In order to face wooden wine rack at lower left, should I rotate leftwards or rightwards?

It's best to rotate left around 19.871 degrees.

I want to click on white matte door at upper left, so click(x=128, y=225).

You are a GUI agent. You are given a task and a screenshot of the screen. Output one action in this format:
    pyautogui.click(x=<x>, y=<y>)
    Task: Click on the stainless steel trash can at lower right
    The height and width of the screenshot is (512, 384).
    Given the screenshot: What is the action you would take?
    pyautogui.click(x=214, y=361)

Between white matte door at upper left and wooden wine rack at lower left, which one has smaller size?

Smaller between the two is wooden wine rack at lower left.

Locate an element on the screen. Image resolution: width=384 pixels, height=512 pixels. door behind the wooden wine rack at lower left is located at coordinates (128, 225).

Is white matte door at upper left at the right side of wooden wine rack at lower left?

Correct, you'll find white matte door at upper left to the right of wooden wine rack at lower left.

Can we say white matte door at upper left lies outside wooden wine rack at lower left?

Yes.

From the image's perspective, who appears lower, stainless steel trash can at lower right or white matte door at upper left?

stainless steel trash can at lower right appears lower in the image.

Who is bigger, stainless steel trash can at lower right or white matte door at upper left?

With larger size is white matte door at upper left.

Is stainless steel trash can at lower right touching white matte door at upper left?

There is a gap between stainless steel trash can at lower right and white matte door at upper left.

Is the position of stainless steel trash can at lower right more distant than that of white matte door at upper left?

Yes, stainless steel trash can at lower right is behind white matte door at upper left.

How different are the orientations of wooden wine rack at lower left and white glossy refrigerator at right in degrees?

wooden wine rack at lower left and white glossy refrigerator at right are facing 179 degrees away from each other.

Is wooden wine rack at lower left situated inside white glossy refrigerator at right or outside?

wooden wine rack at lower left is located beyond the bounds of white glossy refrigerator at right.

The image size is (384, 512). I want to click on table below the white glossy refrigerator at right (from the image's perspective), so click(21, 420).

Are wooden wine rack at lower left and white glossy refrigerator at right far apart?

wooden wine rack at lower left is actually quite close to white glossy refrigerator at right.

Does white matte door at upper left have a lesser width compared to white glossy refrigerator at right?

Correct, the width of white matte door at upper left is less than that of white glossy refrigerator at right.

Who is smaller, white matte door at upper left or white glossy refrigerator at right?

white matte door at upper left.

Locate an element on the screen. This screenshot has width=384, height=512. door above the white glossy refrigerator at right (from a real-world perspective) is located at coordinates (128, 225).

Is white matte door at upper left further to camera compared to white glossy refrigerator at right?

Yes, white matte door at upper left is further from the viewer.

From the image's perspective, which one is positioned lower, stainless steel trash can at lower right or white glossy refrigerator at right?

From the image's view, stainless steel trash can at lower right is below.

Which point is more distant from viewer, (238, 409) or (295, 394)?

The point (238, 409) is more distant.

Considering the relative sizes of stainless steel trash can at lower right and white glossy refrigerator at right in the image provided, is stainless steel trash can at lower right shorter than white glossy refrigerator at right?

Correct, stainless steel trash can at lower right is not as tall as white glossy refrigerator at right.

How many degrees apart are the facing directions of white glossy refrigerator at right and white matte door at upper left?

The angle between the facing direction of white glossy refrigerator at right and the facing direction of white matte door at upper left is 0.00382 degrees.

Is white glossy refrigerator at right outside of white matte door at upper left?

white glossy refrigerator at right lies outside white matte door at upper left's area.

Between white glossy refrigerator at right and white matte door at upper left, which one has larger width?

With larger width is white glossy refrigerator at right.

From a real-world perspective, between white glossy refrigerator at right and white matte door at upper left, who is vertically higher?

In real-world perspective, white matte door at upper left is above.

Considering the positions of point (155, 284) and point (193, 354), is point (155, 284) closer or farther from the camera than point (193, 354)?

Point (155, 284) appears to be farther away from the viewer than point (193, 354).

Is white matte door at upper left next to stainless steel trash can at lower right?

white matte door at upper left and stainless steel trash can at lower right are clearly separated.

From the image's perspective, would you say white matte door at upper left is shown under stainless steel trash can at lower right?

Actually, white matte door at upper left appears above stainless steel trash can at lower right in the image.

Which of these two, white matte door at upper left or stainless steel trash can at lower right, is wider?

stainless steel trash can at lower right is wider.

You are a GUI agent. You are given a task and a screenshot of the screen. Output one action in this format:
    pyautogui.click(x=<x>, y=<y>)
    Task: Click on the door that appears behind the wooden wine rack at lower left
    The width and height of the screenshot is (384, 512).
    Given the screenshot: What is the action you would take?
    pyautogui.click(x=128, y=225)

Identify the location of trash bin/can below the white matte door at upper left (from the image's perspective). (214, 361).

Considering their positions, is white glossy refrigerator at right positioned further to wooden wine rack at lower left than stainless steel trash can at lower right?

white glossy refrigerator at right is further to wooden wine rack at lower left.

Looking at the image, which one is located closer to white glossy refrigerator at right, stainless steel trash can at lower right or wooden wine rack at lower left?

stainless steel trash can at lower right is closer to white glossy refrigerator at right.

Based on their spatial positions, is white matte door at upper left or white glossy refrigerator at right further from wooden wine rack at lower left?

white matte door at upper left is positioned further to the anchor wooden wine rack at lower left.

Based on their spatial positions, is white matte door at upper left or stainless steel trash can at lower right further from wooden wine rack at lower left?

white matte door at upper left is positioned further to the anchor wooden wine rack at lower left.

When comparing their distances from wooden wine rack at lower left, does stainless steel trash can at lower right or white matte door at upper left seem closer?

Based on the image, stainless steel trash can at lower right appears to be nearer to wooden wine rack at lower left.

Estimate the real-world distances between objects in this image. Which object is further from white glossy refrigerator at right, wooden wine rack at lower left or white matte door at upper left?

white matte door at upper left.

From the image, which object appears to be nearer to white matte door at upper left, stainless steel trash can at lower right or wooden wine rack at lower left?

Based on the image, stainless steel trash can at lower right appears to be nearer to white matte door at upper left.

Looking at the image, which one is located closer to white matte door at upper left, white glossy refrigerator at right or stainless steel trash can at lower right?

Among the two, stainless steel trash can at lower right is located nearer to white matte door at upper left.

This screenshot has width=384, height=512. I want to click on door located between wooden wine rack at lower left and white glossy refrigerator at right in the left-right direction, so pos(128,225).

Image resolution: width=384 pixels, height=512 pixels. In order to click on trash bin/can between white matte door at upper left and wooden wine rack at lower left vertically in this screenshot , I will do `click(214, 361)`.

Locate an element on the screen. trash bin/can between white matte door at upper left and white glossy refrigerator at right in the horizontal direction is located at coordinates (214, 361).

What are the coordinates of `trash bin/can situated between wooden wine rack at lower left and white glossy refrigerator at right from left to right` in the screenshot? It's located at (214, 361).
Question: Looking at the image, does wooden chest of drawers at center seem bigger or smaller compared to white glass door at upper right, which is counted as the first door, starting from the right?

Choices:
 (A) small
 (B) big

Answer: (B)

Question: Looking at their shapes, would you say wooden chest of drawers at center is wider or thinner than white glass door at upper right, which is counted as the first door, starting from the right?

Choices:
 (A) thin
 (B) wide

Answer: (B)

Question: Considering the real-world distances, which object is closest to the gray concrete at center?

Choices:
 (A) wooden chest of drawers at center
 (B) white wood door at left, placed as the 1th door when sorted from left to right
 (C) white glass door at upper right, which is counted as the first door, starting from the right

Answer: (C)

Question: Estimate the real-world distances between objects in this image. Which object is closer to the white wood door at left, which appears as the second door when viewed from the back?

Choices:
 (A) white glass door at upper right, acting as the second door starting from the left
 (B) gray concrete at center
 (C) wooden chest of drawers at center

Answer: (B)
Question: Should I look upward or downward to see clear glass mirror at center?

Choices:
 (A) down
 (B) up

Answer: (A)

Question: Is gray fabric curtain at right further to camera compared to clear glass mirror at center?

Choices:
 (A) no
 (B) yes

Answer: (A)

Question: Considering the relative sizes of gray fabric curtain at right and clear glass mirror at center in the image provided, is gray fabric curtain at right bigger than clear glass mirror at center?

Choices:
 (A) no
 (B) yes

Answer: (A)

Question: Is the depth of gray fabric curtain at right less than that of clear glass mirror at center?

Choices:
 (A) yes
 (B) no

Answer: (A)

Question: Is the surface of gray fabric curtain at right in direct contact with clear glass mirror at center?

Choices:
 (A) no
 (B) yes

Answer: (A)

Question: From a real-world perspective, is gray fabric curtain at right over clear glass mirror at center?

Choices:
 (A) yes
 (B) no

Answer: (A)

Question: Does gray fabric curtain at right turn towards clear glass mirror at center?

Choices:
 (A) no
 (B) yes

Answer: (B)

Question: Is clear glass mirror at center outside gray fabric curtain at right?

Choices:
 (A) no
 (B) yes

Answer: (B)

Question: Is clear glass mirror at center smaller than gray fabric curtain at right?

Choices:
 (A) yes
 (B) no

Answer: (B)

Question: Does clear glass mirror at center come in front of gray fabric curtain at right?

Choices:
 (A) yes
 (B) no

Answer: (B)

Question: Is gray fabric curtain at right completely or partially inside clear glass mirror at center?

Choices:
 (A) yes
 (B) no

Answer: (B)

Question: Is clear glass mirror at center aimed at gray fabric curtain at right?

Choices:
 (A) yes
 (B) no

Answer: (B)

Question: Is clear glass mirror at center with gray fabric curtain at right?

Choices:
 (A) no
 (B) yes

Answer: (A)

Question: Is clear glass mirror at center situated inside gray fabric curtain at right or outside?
□ □ □ □ □ □ □
EXERCISE GOAL: Update the listing from the line containing "Question: Is clear glass mirror at center with" through the end, replacing "gray fabric curtain" with "beige fabric curtain" and leaving everything else the same.

TASK SOLUTION:
Question: Is clear glass mirror at center with beige fabric curtain at right?

Choices:
 (A) no
 (B) yes

Answer: (A)

Question: Is clear glass mirror at center situated inside beige fabric curtain at right or outside?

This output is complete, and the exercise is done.